[Source data]
_ _ _ _

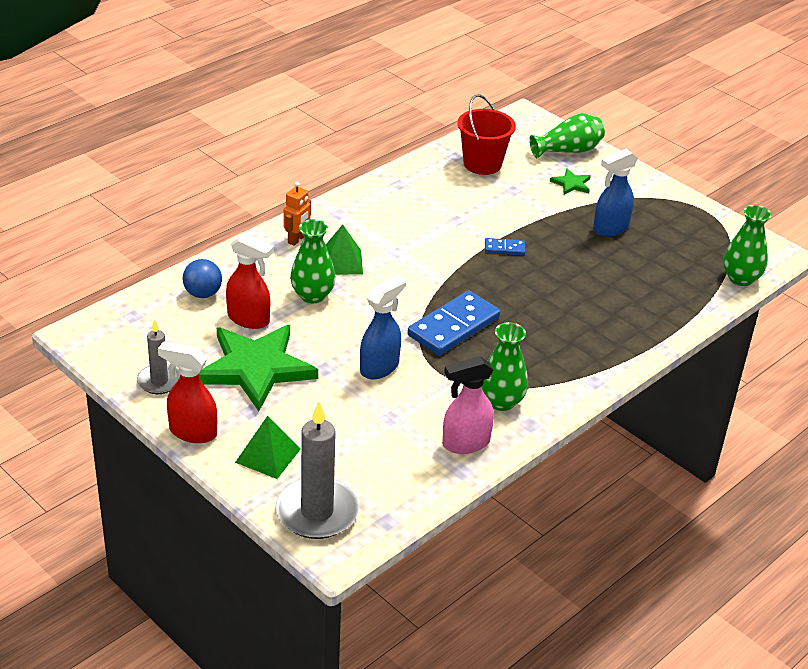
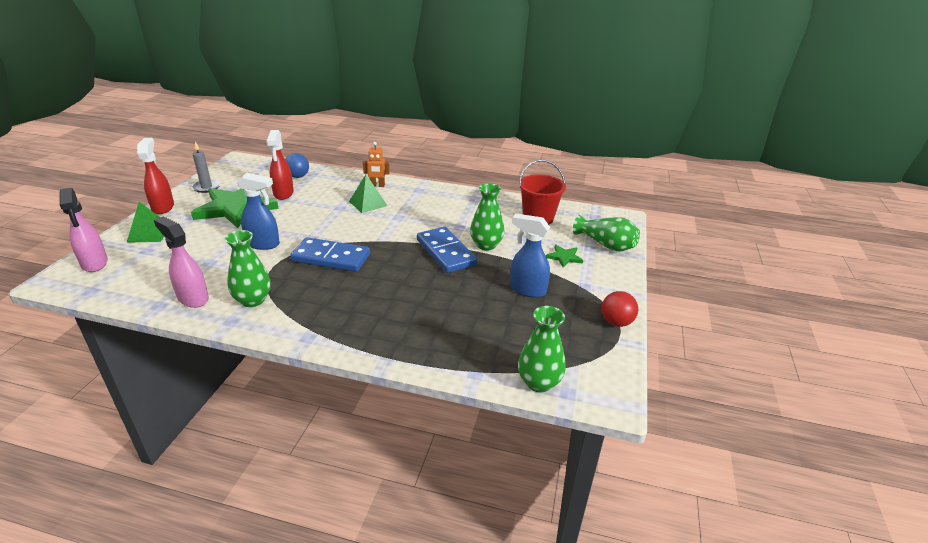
camera: 60 degrees right, 5 degrees down
(312, 295) = (324, 204): green vase -> green vase (486, 245)
(317, 512) = (94, 264): grey candle -> pink spray bottle
(504, 248) = (446, 252): blue domino -> blue domino, size x2.11
(691, 206) = (616, 322): none -> red ball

_ _ _ _

**What you need to do**:
Output the line containing "(504, 248) = (446, 252): blue" and every line after it through the final line of the records above, exactly as written and nothing else.

**Reply to the exercise**:
(504, 248) = (446, 252): blue domino -> blue domino, size x2.11
(691, 206) = (616, 322): none -> red ball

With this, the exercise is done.